[Stored records]
-*-*-

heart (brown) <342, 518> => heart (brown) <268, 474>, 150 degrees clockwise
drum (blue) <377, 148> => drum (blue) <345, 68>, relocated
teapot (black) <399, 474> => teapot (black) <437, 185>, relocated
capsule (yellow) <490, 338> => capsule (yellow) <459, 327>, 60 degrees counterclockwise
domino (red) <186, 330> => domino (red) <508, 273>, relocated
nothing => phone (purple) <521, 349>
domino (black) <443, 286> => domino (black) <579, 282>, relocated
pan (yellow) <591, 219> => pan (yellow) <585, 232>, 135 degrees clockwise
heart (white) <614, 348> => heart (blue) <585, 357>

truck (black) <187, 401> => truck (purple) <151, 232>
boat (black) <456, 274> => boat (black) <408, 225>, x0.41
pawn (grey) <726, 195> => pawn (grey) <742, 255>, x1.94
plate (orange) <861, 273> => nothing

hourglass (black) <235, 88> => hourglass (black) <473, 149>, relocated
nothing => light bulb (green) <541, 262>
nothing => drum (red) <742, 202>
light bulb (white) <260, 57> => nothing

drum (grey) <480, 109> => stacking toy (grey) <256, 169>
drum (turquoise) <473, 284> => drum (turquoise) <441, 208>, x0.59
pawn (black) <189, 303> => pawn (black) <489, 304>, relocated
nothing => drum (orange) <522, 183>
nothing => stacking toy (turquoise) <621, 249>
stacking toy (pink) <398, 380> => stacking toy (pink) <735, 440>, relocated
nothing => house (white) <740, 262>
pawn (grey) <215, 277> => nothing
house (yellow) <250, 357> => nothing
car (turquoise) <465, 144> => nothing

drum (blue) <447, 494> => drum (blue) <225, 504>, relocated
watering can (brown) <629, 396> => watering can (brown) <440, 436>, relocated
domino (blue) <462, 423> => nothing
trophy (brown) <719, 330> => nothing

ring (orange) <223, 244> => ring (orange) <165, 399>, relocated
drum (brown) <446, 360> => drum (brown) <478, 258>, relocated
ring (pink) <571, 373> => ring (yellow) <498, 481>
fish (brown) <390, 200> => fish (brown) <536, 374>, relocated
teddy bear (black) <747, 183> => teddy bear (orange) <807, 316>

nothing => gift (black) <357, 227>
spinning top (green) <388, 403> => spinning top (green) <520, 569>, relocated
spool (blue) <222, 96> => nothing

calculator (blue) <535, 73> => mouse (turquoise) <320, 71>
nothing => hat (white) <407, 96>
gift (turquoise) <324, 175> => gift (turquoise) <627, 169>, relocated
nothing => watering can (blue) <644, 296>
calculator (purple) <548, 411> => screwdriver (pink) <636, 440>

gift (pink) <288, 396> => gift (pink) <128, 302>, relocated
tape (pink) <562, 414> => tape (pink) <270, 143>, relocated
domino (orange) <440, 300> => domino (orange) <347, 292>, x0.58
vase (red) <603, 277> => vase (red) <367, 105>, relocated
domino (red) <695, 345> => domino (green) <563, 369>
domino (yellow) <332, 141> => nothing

-*-*-

Which of the lines above hold the word "degrees"? Copy each one.

heart (brown) <342, 518> => heart (brown) <268, 474>, 150 degrees clockwise
capsule (yellow) <490, 338> => capsule (yellow) <459, 327>, 60 degrees counterclockwise
pan (yellow) <591, 219> => pan (yellow) <585, 232>, 135 degrees clockwise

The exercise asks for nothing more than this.